What needs to be done: Set each entry down verbatim, omitting images.

"""

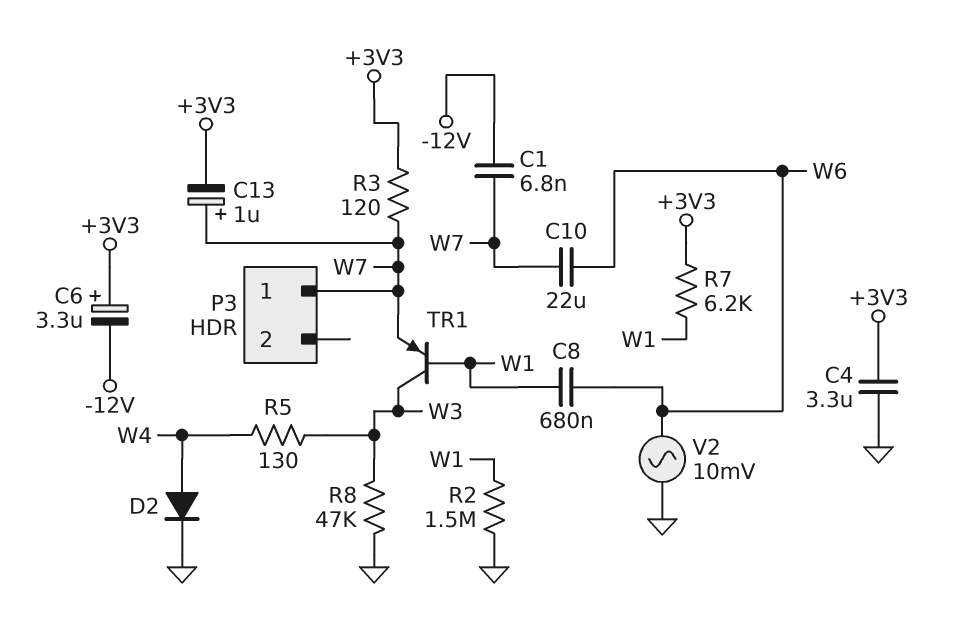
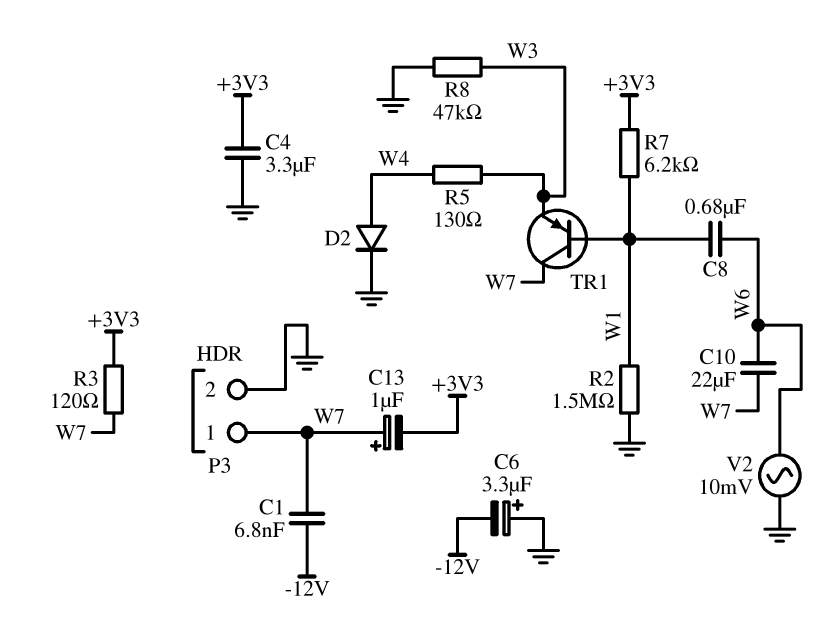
C6: 3.3uF (plus +3V3, minus -12V) -> 3.3uF (plus GND, minus -12V)
P3 pin 2: none -> GND
TR1: PNP (B W1, C W3, E W7) -> PNP (B W1, C W7, E W3)

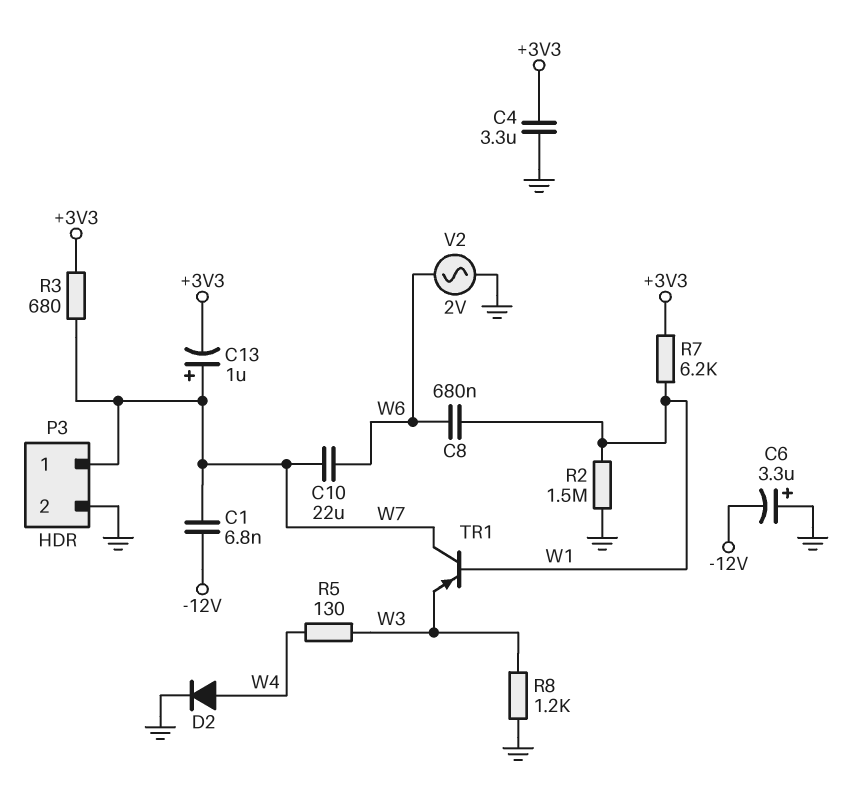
R3: 120 (+3V3, W7) -> 680 (+3V3, W7)
R8: 47k (GND, W3) -> 1.2k (GND, W3)
V2: AC 10mV (GND, W6) -> AC 2V (GND, W6)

"""

Written solution:
C6: 3.3uF (plus +3V3, minus -12V) -> 3.3uF (plus GND, minus -12V)
P3 pin 2: none -> GND
TR1: PNP (B W1, C W3, E W7) -> PNP (B W1, C W7, E W3)

R3: 120 (+3V3, W7) -> 680 (+3V3, W7)
R8: 47k (GND, W3) -> 1.2k (GND, W3)
V2: AC 10mV (GND, W6) -> AC 2V (GND, W6)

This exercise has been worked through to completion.